Entries taken from a collection:
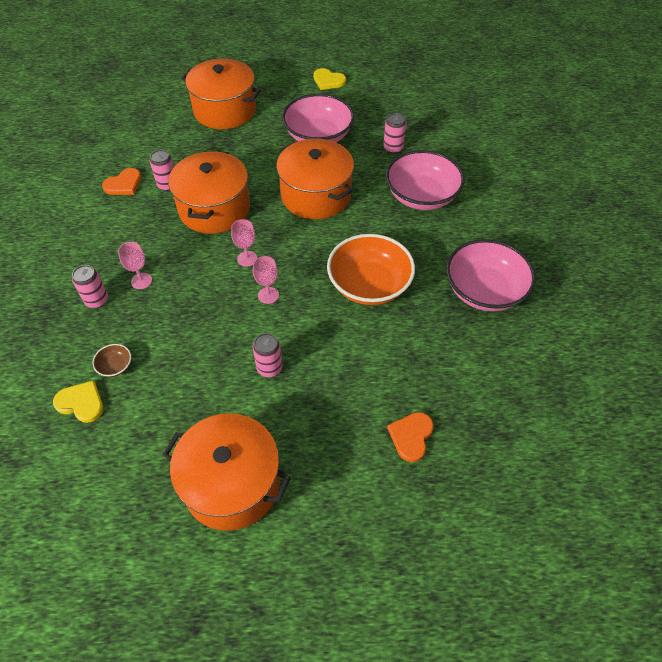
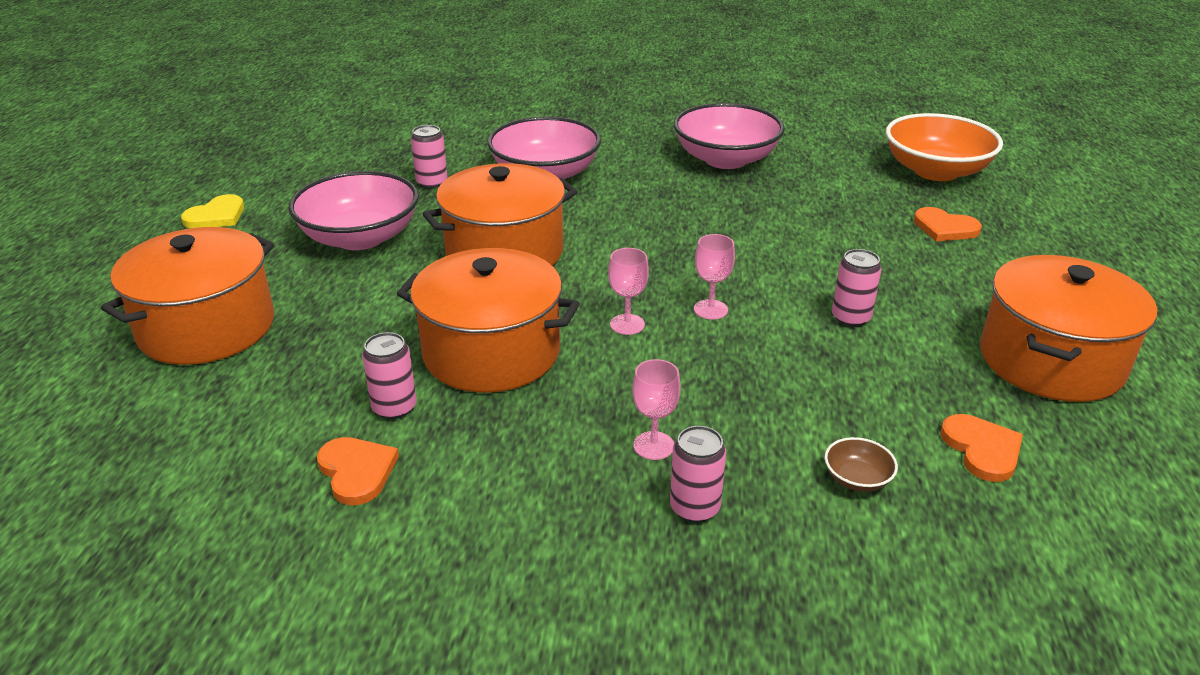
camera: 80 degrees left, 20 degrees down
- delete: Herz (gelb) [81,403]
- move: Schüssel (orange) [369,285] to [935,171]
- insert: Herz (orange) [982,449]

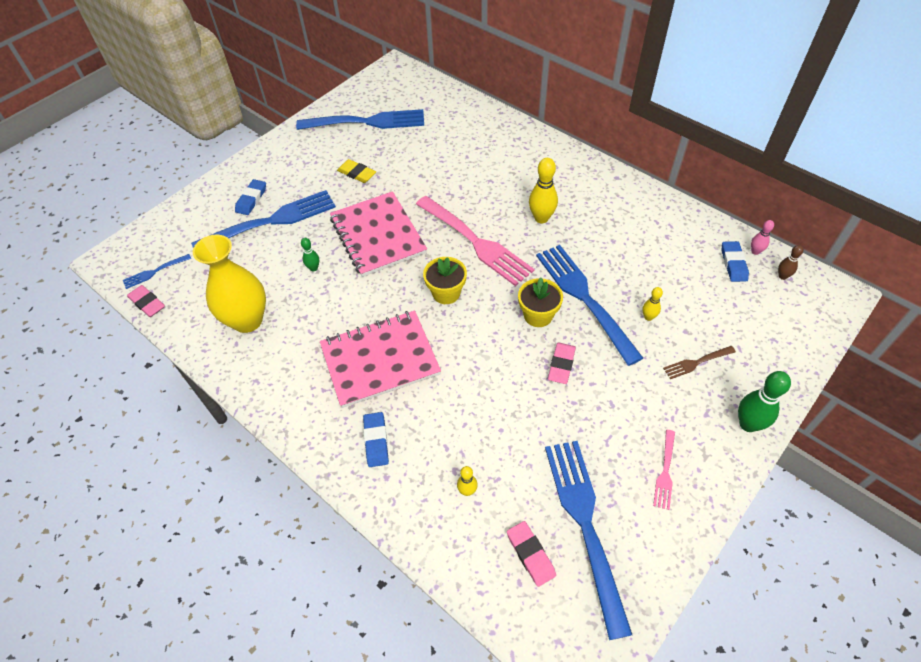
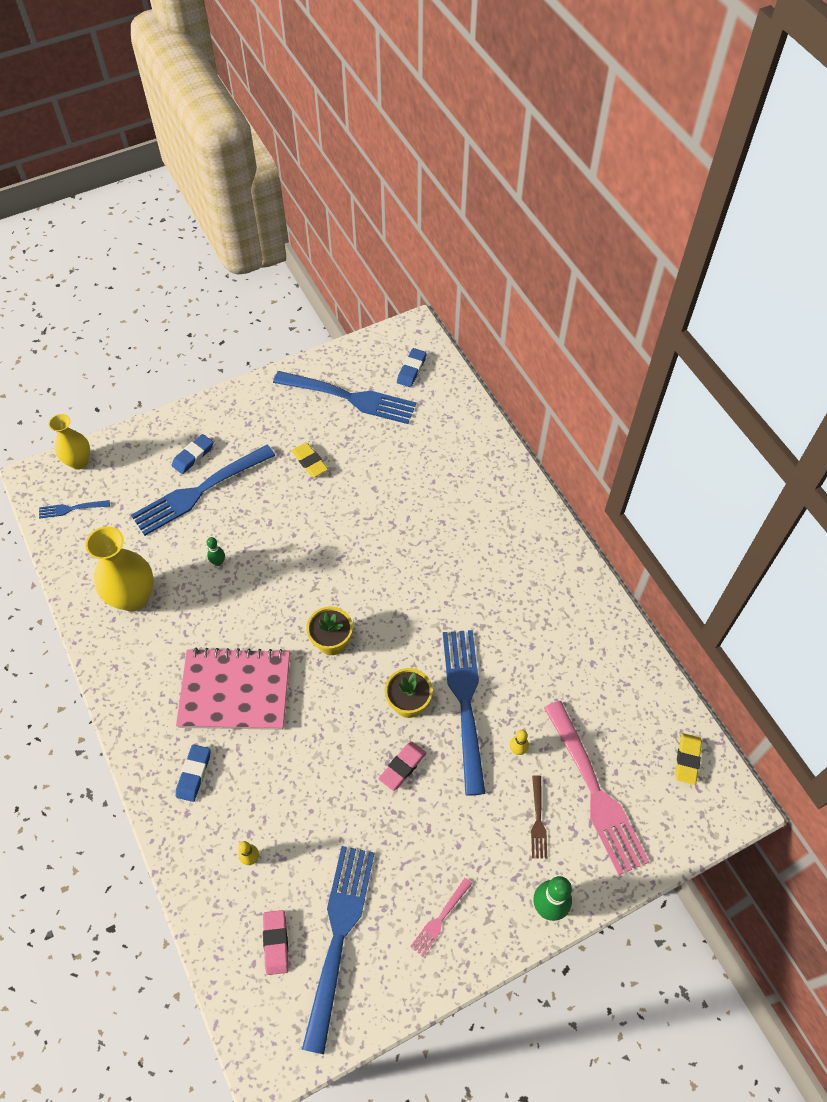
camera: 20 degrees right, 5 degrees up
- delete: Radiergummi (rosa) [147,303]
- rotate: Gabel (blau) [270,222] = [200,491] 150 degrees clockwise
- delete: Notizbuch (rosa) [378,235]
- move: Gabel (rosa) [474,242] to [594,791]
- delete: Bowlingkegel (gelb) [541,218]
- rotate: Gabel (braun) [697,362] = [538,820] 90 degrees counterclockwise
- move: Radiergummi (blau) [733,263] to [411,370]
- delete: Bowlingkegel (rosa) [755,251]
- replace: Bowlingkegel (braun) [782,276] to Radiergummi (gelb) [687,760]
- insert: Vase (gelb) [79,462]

--

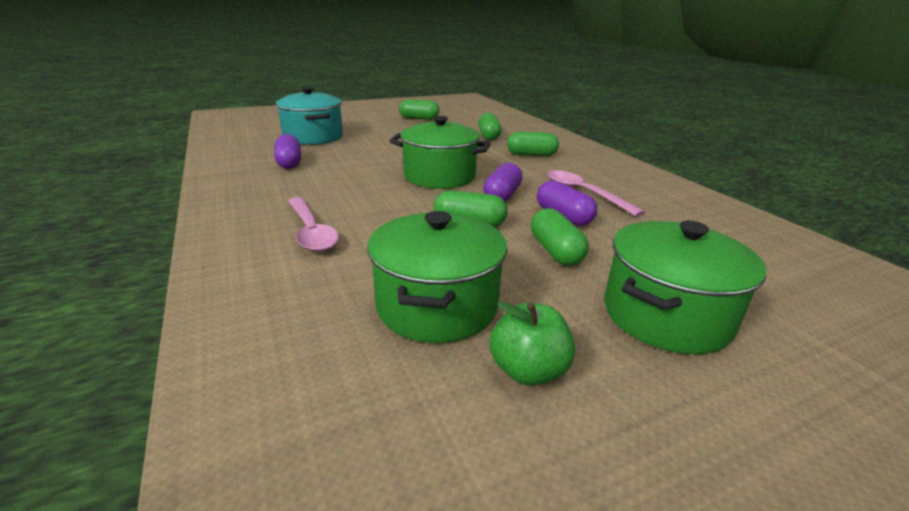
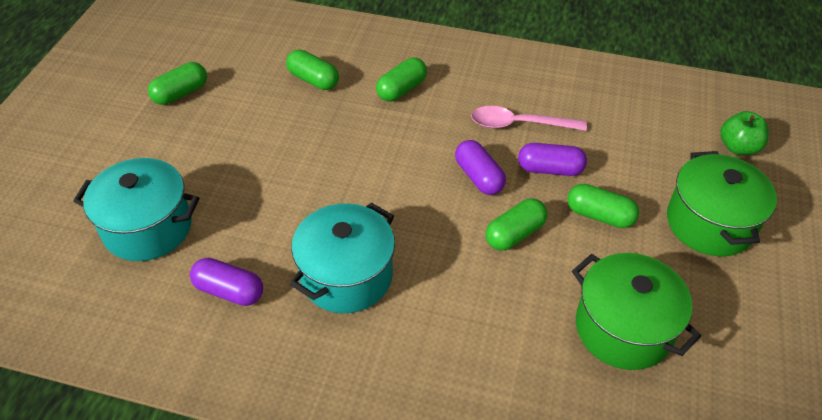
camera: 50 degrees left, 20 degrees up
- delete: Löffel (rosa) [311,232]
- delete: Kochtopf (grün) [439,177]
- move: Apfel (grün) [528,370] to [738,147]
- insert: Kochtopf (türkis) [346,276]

# Problem statement
Output, from the data above, the lines from the line with "camera: 80 degrees left, 20 degrees down" to the line with "- move: Schüssel" exactly as they stand, both ends included and nothing else.

# Solution
camera: 80 degrees left, 20 degrees down
- delete: Herz (gelb) [81,403]
- move: Schüssel (orange) [369,285] to [935,171]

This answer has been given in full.